> _Task details_:
Set each entry down verbatim, omitting images.

Object change descriptions
----

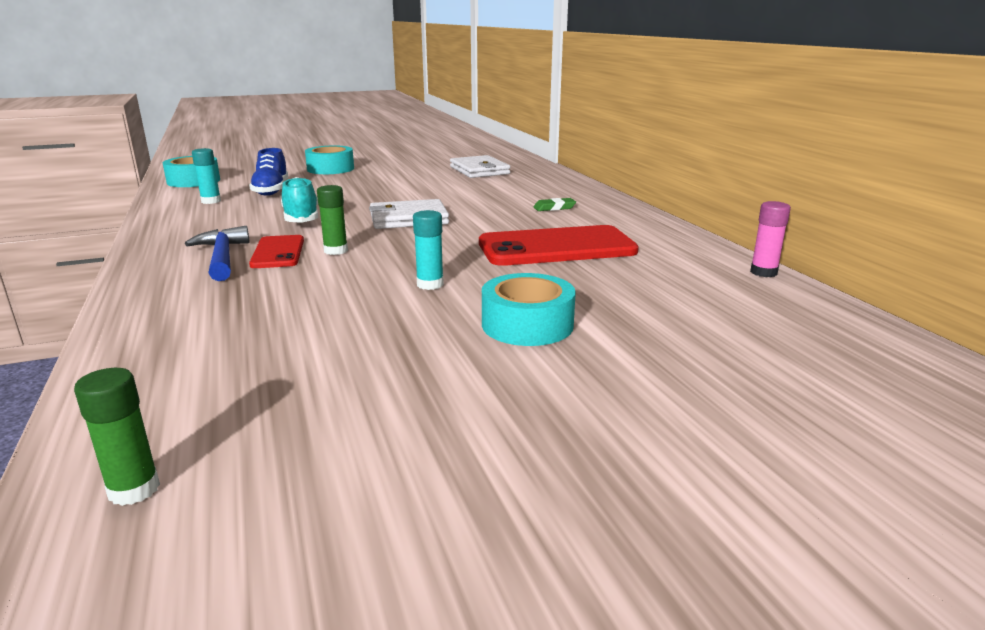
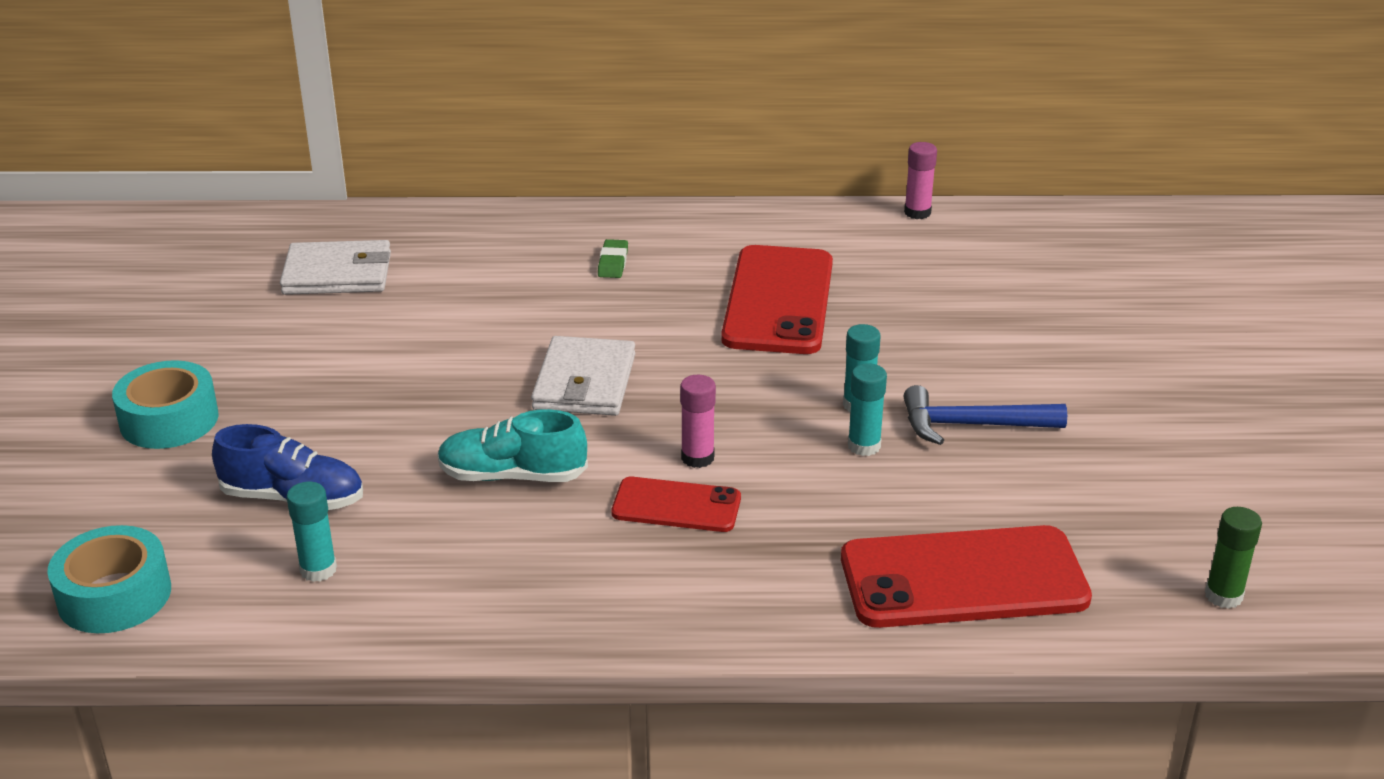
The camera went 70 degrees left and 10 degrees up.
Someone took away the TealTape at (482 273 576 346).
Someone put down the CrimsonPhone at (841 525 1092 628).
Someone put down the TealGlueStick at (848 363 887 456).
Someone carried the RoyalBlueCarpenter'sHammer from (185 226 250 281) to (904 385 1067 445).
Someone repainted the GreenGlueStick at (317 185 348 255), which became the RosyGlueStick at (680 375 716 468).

----

> _Finished exercise_:
The camera went 70 degrees left and 10 degrees up.
Someone took away the TealTape at (482 273 576 346).
Someone put down the CrimsonPhone at (841 525 1092 628).
Someone put down the TealGlueStick at (848 363 887 456).
Someone carried the RoyalBlueCarpenter'sHammer from (185 226 250 281) to (904 385 1067 445).
Someone repainted the GreenGlueStick at (317 185 348 255), which became the RosyGlueStick at (680 375 716 468).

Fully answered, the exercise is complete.